Exercise goal:
Output the listing below verbatim, but drop the images.

Given material:
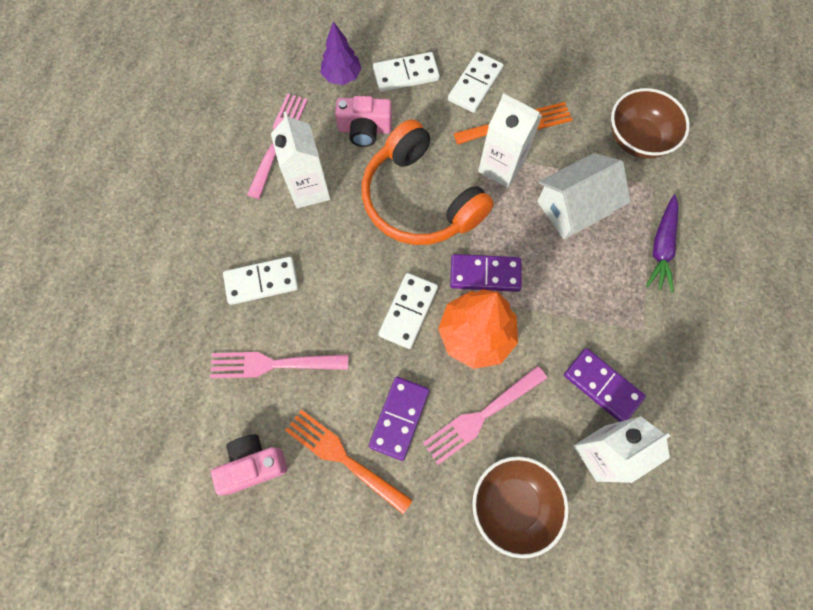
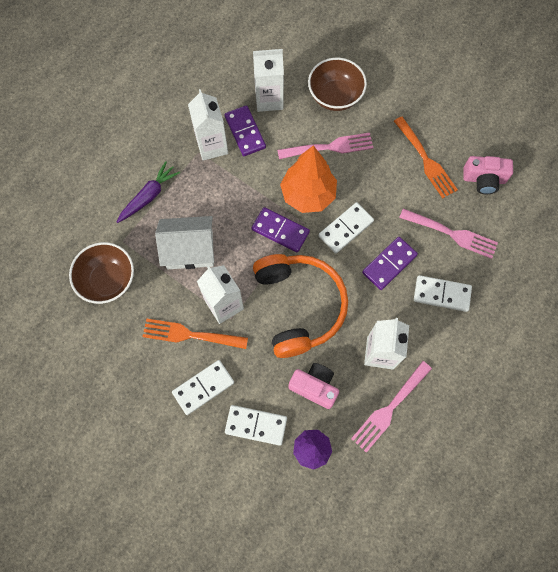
camera: 155 degrees left, 0 degrees up
(399, 418) = (381, 167): purple domino -> purple domino (389, 264)
(631, 346) = (212, 146): none -> white carton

Expected output:
camera: 155 degrees left, 0 degrees up
(399, 418) = (381, 167): purple domino -> purple domino (389, 264)
(631, 346) = (212, 146): none -> white carton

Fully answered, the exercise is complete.